Spatial object tracking data:

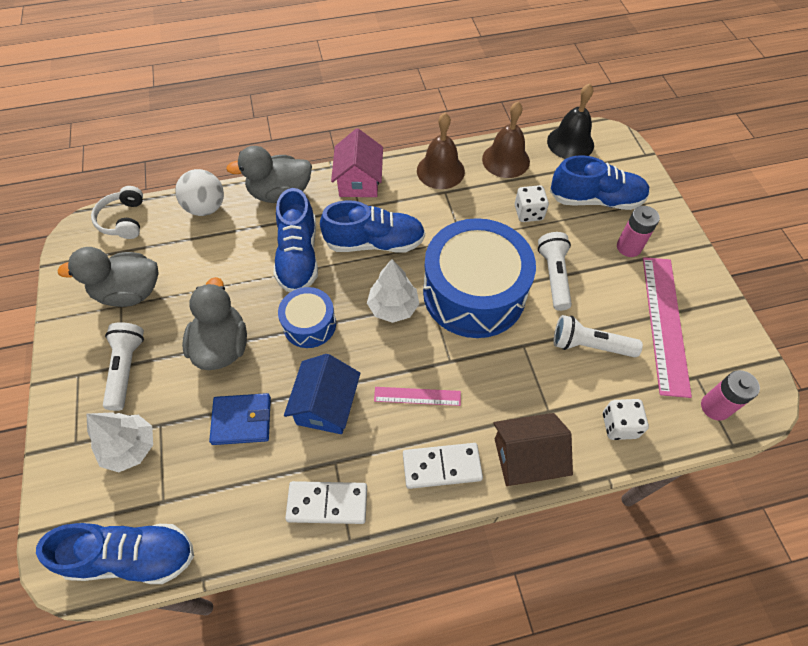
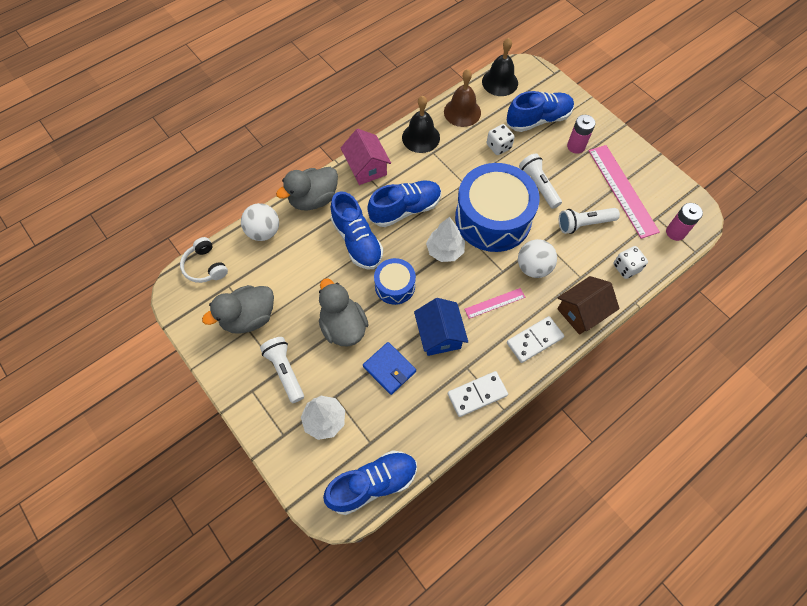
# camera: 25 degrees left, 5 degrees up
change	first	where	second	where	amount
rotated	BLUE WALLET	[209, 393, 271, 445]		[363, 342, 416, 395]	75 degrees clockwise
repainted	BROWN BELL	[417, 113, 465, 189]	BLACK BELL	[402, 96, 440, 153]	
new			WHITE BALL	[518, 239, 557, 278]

■ Work to be completed:
Could every line above be set down exactly, with the pictures omitted?

■ Answer for the task:
# camera: 25 degrees left, 5 degrees up
change	first	where	second	where	amount
rotated	BLUE WALLET	[209, 393, 271, 445]		[363, 342, 416, 395]	75 degrees clockwise
repainted	BROWN BELL	[417, 113, 465, 189]	BLACK BELL	[402, 96, 440, 153]	
new			WHITE BALL	[518, 239, 557, 278]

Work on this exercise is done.